## Prompt
In the material below, the required lines run from the one containing "blue boat: 1 -> 0" through the one containing "orange brush: 0 -> 1". Copy those lines exactly, ends included, and nothing else.

## Source material
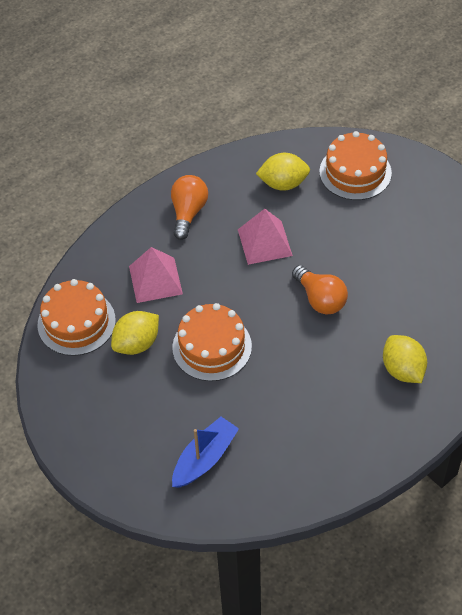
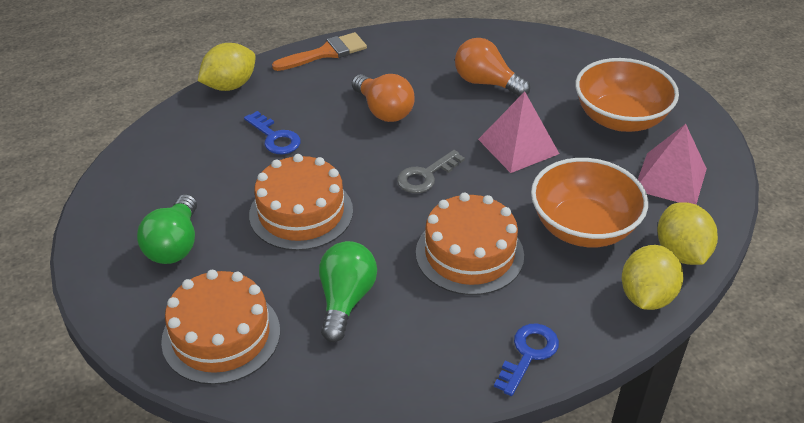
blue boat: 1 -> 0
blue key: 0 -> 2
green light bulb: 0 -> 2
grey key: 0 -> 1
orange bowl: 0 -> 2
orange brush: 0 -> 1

==

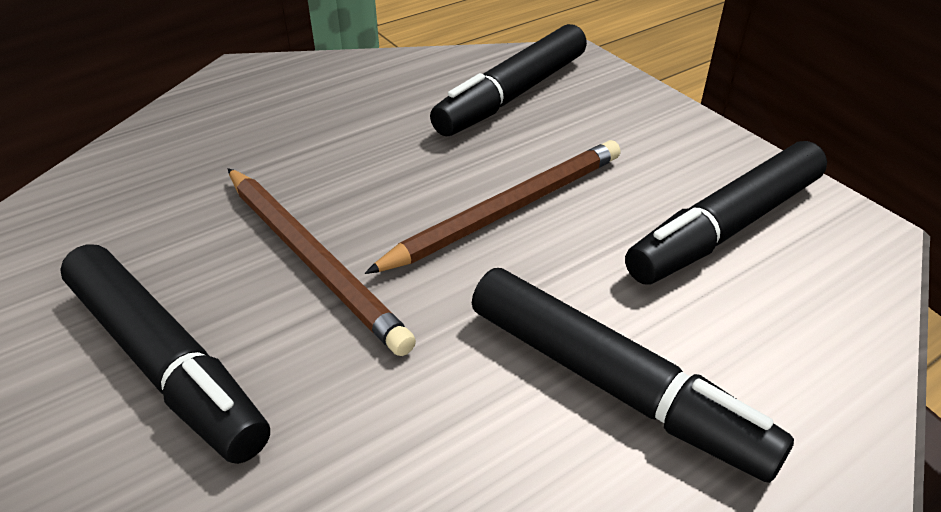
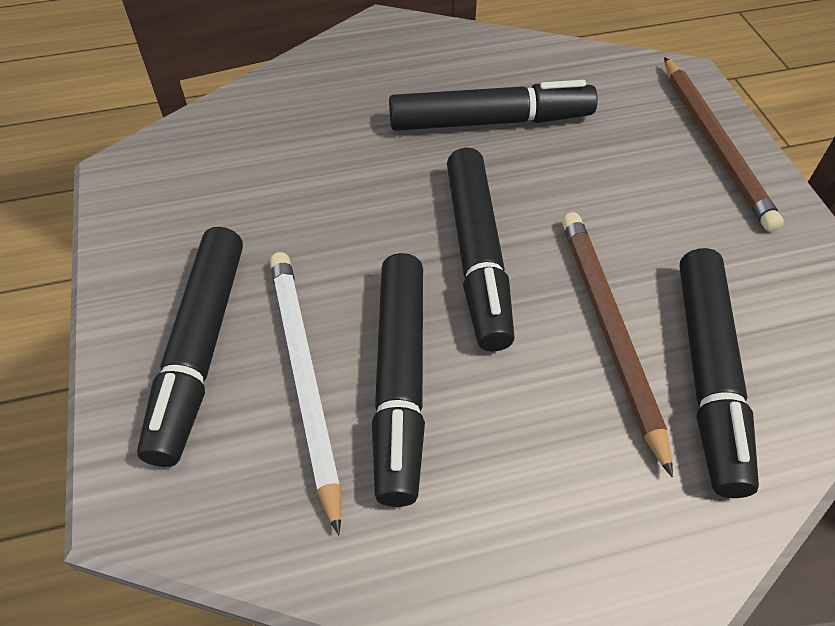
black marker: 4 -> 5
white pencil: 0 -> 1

## Worked solution
blue boat: 1 -> 0
blue key: 0 -> 2
green light bulb: 0 -> 2
grey key: 0 -> 1
orange bowl: 0 -> 2
orange brush: 0 -> 1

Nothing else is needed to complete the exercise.